Work required -> Find the line containing "JP2 pin 2: VA -> GND" in the entries below. Restate it and each line after it, word for word, up to and including the line containing "R4: none -> 120k (GND, VLOAD)".

Exercise material ->
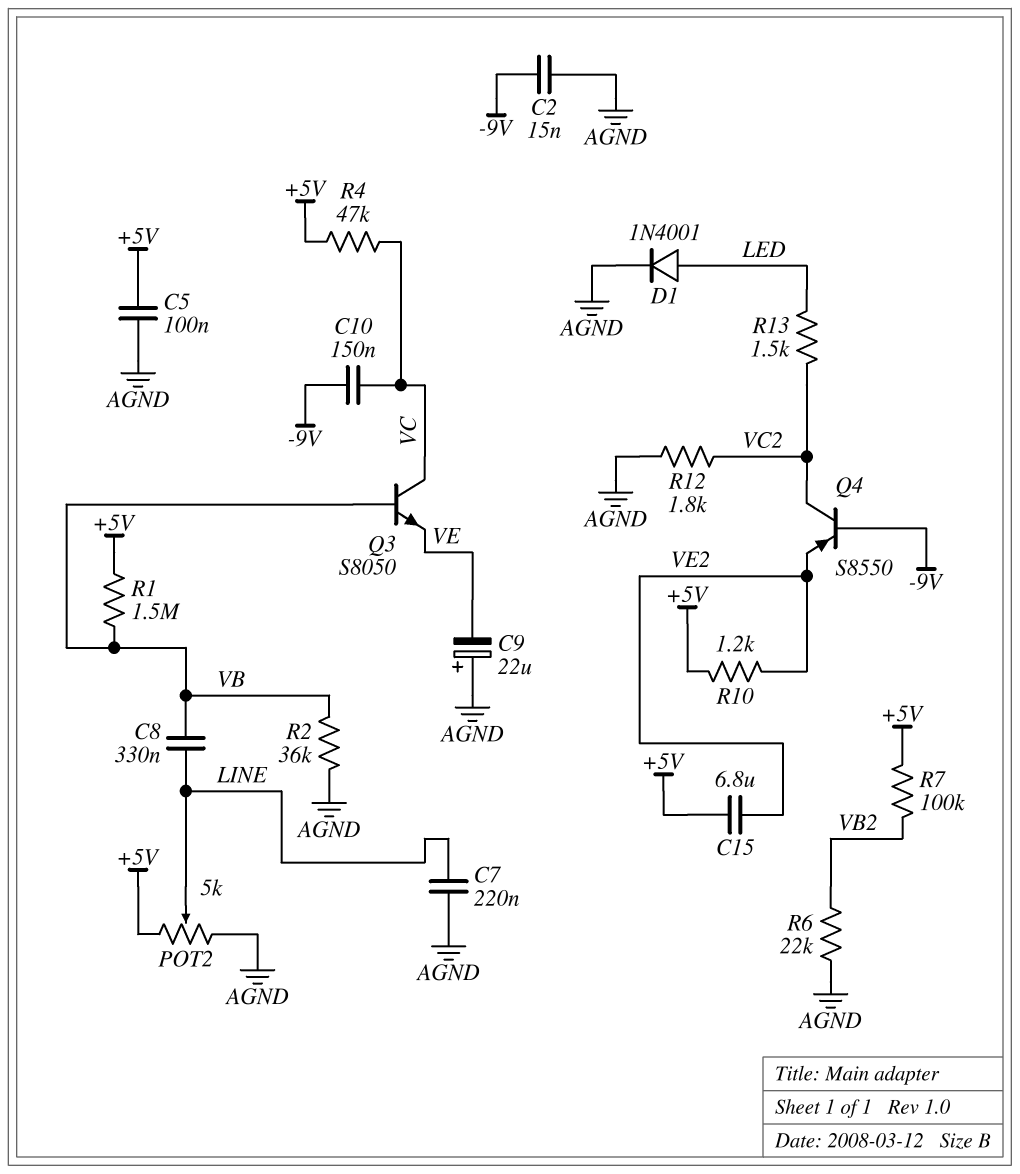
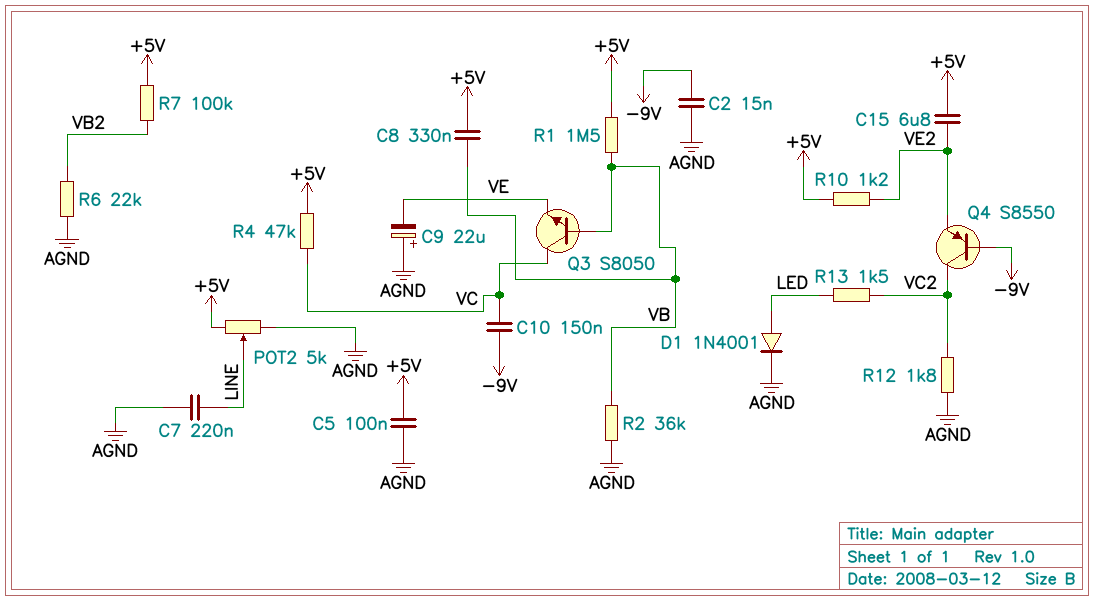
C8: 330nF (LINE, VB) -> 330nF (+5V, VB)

* * *

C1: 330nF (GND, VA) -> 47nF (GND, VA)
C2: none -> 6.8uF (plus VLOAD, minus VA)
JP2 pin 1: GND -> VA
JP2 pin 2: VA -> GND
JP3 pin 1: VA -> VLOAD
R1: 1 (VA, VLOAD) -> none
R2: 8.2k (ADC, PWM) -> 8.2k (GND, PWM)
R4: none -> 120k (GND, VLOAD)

Answer for the task ->
JP2 pin 2: VA -> GND
JP3 pin 1: VA -> VLOAD
R1: 1 (VA, VLOAD) -> none
R2: 8.2k (ADC, PWM) -> 8.2k (GND, PWM)
R4: none -> 120k (GND, VLOAD)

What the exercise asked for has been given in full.